**Work order:** For this exercise, return exactly the lines of the material below that begin at the one with "in_first: [405, 615]" and stop after the one with "now: samochód (brązowy)".

**Working data:**
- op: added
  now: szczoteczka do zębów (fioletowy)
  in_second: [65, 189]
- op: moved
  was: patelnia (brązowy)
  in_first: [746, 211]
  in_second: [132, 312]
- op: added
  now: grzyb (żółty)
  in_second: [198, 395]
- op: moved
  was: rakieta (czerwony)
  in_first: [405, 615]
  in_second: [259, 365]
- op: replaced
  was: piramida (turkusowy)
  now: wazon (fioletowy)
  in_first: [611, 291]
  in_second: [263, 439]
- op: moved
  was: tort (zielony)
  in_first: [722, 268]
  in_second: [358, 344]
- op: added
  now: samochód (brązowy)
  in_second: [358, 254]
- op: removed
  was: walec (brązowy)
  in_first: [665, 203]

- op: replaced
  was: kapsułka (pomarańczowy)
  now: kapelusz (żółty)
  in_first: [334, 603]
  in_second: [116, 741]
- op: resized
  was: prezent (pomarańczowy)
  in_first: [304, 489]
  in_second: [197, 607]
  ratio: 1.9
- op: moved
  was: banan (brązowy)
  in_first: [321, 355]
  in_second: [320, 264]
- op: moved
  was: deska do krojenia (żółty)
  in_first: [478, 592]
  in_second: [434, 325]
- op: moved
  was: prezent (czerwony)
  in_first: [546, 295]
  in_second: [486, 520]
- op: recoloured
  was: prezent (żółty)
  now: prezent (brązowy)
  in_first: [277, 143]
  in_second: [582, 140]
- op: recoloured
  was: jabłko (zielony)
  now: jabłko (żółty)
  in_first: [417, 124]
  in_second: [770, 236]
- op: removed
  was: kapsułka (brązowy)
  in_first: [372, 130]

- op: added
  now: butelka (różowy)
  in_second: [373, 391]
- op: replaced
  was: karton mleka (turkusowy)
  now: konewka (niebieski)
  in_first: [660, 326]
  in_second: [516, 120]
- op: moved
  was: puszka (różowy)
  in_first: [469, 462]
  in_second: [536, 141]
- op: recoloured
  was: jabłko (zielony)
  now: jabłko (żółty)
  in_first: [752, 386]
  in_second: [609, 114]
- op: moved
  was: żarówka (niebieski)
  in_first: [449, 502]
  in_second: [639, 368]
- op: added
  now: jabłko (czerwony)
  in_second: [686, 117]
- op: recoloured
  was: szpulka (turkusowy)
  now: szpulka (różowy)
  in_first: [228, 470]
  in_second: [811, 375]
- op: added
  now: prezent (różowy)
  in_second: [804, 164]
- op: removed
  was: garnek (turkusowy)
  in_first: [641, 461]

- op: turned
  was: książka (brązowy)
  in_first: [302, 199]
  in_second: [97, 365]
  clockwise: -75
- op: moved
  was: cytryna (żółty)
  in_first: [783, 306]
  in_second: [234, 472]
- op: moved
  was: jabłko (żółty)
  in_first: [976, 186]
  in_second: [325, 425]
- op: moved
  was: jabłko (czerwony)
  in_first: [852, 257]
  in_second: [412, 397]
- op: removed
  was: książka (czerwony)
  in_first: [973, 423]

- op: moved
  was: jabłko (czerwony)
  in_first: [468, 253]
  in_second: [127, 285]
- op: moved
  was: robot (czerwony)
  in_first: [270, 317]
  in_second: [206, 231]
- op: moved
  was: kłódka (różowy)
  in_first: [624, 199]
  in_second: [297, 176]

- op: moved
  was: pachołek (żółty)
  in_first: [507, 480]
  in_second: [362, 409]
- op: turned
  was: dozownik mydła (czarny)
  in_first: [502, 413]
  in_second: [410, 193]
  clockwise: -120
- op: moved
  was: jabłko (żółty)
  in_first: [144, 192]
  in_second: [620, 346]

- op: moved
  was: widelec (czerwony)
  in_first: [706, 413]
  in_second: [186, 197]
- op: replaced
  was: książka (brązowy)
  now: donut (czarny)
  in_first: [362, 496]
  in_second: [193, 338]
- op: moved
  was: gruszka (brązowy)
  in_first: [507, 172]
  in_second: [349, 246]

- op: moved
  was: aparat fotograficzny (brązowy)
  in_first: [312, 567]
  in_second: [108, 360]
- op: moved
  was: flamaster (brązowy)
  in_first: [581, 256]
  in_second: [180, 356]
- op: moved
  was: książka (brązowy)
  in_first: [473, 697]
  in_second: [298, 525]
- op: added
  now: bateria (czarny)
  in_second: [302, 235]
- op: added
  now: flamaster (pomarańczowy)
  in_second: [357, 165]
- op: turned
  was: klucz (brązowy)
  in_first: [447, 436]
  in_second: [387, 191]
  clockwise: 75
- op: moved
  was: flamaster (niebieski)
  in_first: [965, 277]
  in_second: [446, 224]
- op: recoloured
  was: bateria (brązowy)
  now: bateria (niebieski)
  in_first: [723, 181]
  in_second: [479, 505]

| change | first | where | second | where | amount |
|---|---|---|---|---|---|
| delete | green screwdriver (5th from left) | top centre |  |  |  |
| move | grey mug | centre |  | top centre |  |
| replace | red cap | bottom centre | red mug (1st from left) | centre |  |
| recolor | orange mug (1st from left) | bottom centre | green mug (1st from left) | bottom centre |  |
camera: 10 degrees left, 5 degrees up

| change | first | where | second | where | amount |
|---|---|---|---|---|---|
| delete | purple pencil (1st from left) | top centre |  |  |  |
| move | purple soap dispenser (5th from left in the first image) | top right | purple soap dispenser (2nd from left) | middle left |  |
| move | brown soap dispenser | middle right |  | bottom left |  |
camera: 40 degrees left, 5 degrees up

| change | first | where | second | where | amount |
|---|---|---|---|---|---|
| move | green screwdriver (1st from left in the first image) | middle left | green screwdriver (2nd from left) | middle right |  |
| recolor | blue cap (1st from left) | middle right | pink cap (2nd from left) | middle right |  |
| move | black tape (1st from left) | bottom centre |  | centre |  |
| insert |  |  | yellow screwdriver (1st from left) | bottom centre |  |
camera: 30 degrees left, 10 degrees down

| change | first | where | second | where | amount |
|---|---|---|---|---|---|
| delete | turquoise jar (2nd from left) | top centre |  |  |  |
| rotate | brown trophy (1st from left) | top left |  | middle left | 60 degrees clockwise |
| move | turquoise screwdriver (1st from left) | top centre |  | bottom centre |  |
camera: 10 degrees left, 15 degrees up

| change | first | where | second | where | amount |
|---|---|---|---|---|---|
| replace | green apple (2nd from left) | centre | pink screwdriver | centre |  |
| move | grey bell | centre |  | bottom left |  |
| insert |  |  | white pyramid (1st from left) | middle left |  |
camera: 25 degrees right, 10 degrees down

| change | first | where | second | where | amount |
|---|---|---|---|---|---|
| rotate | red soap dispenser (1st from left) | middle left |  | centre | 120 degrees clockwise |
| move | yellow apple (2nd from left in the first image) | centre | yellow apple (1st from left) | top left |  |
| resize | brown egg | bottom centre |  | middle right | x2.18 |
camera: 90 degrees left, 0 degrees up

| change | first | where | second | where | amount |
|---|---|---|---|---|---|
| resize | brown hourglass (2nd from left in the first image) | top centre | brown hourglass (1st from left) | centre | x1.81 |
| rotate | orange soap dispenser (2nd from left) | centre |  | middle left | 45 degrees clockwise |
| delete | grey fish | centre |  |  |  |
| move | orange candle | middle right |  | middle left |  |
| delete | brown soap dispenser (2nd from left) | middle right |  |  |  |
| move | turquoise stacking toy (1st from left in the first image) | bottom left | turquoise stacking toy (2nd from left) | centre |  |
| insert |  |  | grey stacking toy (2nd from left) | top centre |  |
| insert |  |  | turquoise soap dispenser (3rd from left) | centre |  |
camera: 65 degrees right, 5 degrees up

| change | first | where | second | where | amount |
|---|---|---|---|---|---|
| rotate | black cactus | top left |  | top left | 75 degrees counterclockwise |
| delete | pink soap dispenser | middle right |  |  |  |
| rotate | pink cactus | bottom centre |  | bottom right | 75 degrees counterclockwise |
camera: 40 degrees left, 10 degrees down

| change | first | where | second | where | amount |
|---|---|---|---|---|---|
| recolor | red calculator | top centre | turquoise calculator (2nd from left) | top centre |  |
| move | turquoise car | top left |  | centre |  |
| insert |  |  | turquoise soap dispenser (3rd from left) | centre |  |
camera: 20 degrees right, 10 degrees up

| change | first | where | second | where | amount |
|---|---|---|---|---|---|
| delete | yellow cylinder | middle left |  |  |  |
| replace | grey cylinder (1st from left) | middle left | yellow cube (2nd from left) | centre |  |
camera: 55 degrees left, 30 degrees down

**Output of the exercise:**
  in_first: [405, 615]
  in_second: [259, 365]
- op: replaced
  was: piramida (turkusowy)
  now: wazon (fioletowy)
  in_first: [611, 291]
  in_second: [263, 439]
- op: moved
  was: tort (zielony)
  in_first: [722, 268]
  in_second: [358, 344]
- op: added
  now: samochód (brązowy)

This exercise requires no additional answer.